-- TASK DIRECTIONS --
Take the listing below and print exactly the lines starting at the line containing "yellow teddy bear: 8 -> 12" and ending at the line containing "turquoise clock: 0 -> 1", both ends included, and no others.

(DATA FOR THE TASK)

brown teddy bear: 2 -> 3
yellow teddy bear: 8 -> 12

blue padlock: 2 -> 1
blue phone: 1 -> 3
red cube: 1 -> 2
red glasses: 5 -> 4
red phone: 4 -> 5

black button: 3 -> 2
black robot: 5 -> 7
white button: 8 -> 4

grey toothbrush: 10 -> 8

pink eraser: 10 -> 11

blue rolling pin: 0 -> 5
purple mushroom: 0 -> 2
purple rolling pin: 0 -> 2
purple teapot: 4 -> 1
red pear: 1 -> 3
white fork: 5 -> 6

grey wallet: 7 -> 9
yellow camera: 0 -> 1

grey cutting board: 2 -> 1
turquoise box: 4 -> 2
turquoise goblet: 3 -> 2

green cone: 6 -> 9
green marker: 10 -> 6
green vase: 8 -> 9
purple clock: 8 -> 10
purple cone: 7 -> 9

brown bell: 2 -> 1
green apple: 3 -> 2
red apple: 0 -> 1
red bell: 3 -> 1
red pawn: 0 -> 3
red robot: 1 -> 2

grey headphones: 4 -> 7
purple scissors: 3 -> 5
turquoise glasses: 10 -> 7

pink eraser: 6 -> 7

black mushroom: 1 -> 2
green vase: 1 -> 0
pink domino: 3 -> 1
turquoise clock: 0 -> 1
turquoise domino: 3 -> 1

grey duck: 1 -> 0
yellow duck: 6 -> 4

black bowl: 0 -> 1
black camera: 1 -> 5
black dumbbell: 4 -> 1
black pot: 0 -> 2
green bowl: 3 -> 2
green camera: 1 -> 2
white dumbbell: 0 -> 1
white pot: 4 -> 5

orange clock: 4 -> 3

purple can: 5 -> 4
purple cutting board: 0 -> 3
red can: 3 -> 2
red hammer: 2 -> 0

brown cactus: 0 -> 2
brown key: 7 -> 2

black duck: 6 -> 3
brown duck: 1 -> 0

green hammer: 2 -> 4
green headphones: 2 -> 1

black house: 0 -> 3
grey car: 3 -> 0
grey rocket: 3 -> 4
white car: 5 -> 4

(End DATA FOR THE TASK)

-- ANSWER TO THIS EXERCISE --
yellow teddy bear: 8 -> 12

blue padlock: 2 -> 1
blue phone: 1 -> 3
red cube: 1 -> 2
red glasses: 5 -> 4
red phone: 4 -> 5

black button: 3 -> 2
black robot: 5 -> 7
white button: 8 -> 4

grey toothbrush: 10 -> 8

pink eraser: 10 -> 11

blue rolling pin: 0 -> 5
purple mushroom: 0 -> 2
purple rolling pin: 0 -> 2
purple teapot: 4 -> 1
red pear: 1 -> 3
white fork: 5 -> 6

grey wallet: 7 -> 9
yellow camera: 0 -> 1

grey cutting board: 2 -> 1
turquoise box: 4 -> 2
turquoise goblet: 3 -> 2

green cone: 6 -> 9
green marker: 10 -> 6
green vase: 8 -> 9
purple clock: 8 -> 10
purple cone: 7 -> 9

brown bell: 2 -> 1
green apple: 3 -> 2
red apple: 0 -> 1
red bell: 3 -> 1
red pawn: 0 -> 3
red robot: 1 -> 2

grey headphones: 4 -> 7
purple scissors: 3 -> 5
turquoise glasses: 10 -> 7

pink eraser: 6 -> 7

black mushroom: 1 -> 2
green vase: 1 -> 0
pink domino: 3 -> 1
turquoise clock: 0 -> 1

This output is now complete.